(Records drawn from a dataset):
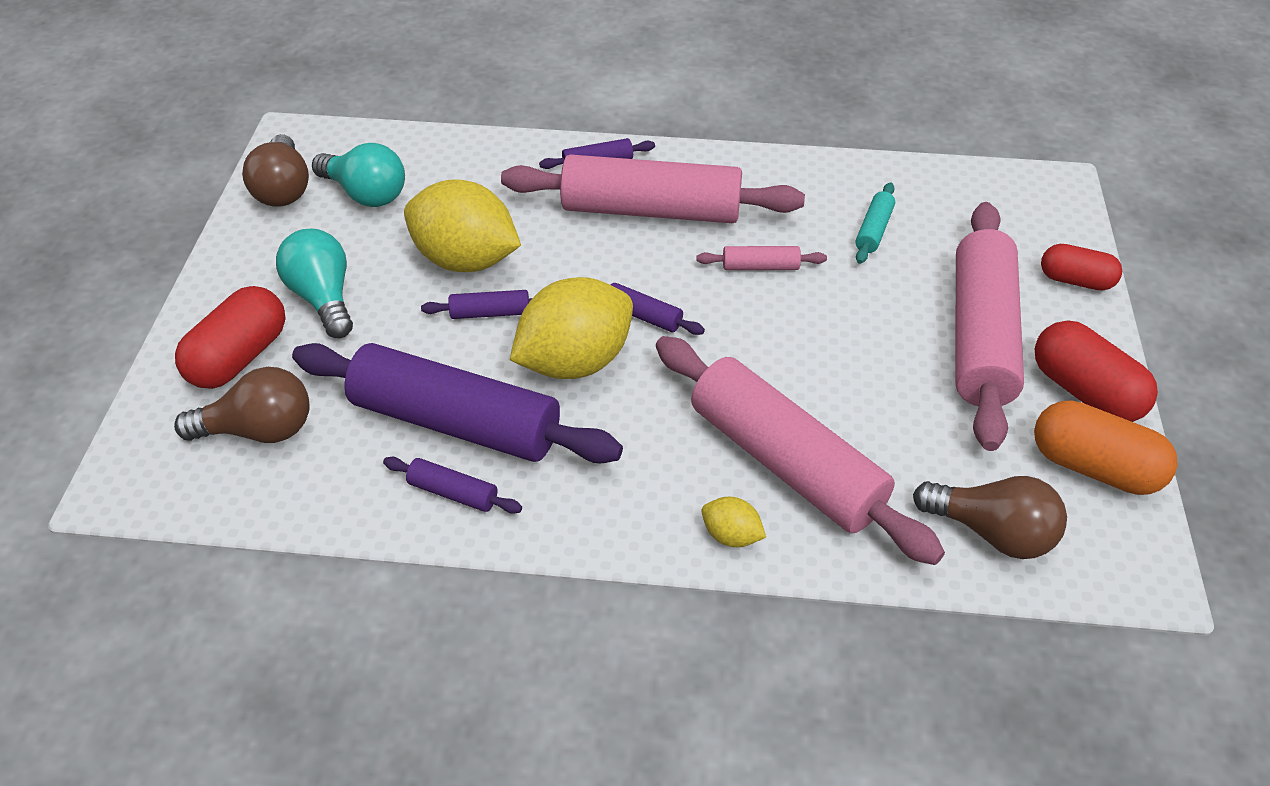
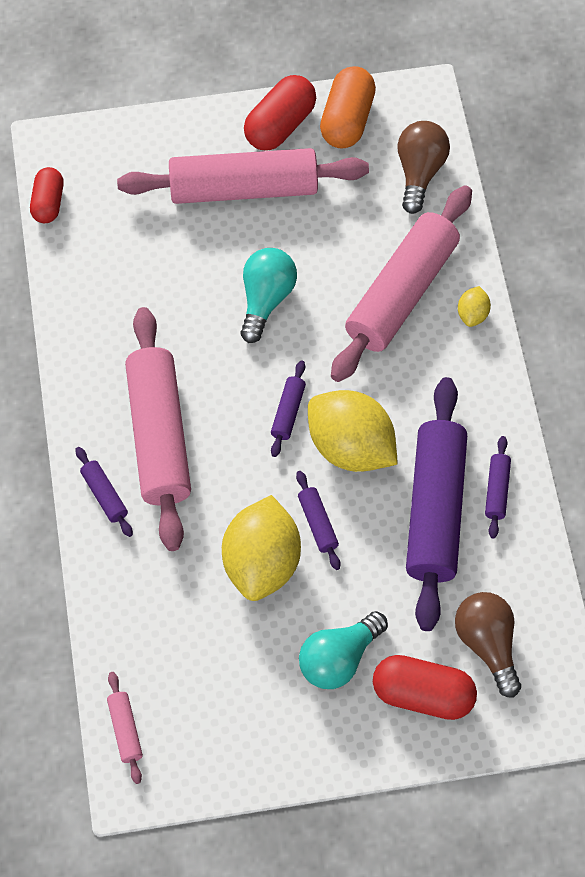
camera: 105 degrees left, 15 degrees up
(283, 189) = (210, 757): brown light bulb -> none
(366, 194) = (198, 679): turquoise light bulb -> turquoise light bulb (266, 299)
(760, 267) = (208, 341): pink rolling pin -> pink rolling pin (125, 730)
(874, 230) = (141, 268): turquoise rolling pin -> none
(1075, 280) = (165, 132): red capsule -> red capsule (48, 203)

==

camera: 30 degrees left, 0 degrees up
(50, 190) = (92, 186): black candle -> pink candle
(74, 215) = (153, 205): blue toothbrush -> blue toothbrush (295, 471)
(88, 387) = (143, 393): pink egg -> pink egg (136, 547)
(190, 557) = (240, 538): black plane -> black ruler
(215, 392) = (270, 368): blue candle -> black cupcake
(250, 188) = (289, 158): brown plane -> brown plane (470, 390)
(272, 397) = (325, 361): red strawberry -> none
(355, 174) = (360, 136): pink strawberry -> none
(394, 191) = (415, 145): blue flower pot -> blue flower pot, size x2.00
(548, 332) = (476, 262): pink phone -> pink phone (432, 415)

(WHAT TO WORK ON):
Of the entries above, repeat exactly the lines from the line with "(874, 230) = (141, 268): turquoise" through the line with "(1075, 280) = (165, 132): red", both of them included.

(TASK OUTPUT):
(874, 230) = (141, 268): turquoise rolling pin -> none
(1075, 280) = (165, 132): red capsule -> red capsule (48, 203)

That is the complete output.